▶ Суть задания
Воспроизведите без изменений строки записей от строки со словом «Katherine [327, 922]» до последней строки записей включительно.

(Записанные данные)
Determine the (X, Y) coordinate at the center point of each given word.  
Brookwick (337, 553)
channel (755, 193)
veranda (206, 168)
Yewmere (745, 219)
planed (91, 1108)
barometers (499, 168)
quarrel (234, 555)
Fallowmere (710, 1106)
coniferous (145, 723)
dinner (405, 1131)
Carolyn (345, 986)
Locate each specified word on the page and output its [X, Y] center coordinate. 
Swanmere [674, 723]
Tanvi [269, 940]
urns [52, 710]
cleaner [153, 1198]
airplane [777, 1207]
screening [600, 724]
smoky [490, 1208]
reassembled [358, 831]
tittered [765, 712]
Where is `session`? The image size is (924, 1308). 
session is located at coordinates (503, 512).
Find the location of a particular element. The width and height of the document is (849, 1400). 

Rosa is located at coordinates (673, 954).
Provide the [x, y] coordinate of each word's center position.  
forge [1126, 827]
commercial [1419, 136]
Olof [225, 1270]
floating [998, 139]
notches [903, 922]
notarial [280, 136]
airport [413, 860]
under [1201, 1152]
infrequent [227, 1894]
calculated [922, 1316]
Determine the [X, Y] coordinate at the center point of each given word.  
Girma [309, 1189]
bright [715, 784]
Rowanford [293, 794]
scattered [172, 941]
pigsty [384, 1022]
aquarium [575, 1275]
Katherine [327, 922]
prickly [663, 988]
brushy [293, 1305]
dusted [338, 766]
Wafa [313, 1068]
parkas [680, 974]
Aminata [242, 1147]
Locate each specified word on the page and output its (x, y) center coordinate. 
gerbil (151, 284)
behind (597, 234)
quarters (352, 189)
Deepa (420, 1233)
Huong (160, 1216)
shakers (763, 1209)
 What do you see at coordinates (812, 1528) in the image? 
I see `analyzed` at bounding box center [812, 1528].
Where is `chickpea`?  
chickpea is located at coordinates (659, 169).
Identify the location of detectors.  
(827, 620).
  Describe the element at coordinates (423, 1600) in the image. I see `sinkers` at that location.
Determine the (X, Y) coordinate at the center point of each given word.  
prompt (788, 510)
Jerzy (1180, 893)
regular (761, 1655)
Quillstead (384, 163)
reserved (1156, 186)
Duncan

▶ Ответ к заданию
Katherine [327, 922]
prickly [663, 988]
brushy [293, 1305]
dusted [338, 766]
Wafa [313, 1068]
parkas [680, 974]
Aminata [242, 1147]
Locate each specified word on the page and output its (x, y) center coordinate. 
gerbil (151, 284)
behind (597, 234)
quarters (352, 189)
Deepa (420, 1233)
Huong (160, 1216)
shakers (763, 1209)
 What do you see at coordinates (812, 1528) in the image? 
I see `analyzed` at bounding box center [812, 1528].
Where is `chickpea`?  
chickpea is located at coordinates (659, 169).
Identify the location of detectors.  
(827, 620).
  Describe the element at coordinates (423, 1600) in the image. I see `sinkers` at that location.
Determine the (X, Y) coordinate at the center point of each given word.  
prompt (788, 510)
Jerzy (1180, 893)
regular (761, 1655)
Quillstead (384, 163)
reserved (1156, 186)
Duncan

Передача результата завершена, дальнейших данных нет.